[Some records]
-=-=-=-=-
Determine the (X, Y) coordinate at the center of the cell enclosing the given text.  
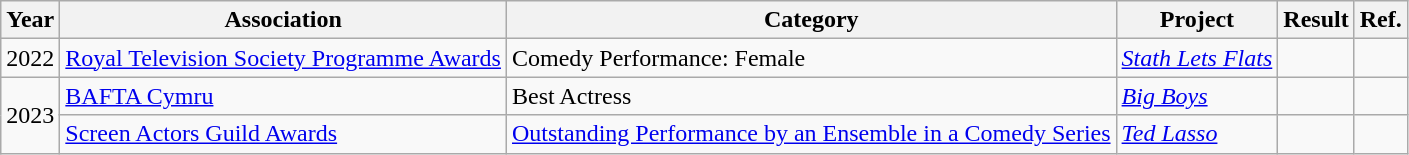
Category (811, 20)
Ted Lasso (1197, 134)
2022 (30, 58)
BAFTA Cymru (284, 96)
Screen Actors Guild Awards (284, 134)
Big Boys (1197, 96)
Best Actress (811, 96)
Stath Lets Flats (1197, 58)
2023 (30, 115)
Comedy Performance: Female (811, 58)
Ref. (1380, 20)
Royal Television Society Programme Awards (284, 58)
Outstanding Performance by an Ensemble in a Comedy Series (811, 134)
Year (30, 20)
Association (284, 20)
Project (1197, 20)
Result (1316, 20)
Provide the (X, Y) coordinate of the cell's center where the given text is located.  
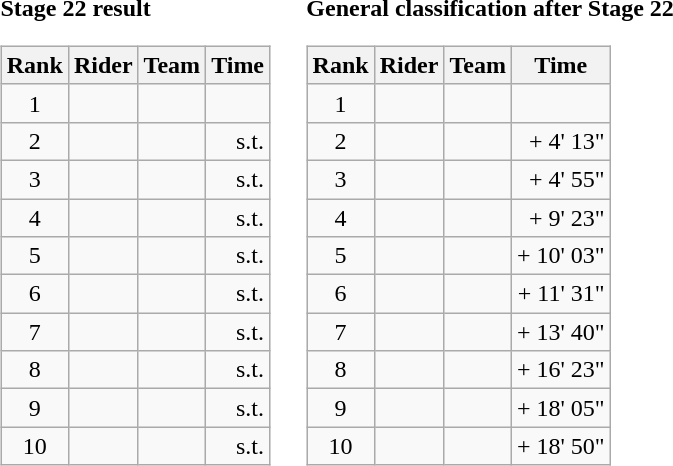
-=-=-=-=-
=== TO DO ===
Could you set down every line of the material above word for word, leaving the pictures out?

=== RESPONSE TO THE TASK ===
Determine the (X, Y) coordinate at the center of the cell enclosing the given text.  
Category (811, 20)
Ted Lasso (1197, 134)
2022 (30, 58)
BAFTA Cymru (284, 96)
Screen Actors Guild Awards (284, 134)
Big Boys (1197, 96)
Best Actress (811, 96)
Stath Lets Flats (1197, 58)
2023 (30, 115)
Comedy Performance: Female (811, 58)
Ref. (1380, 20)
Royal Television Society Programme Awards (284, 58)
Outstanding Performance by an Ensemble in a Comedy Series (811, 134)
Year (30, 20)
Association (284, 20)
Project (1197, 20)
Result (1316, 20)
Provide the (X, Y) coordinate of the cell's center where the given text is located.  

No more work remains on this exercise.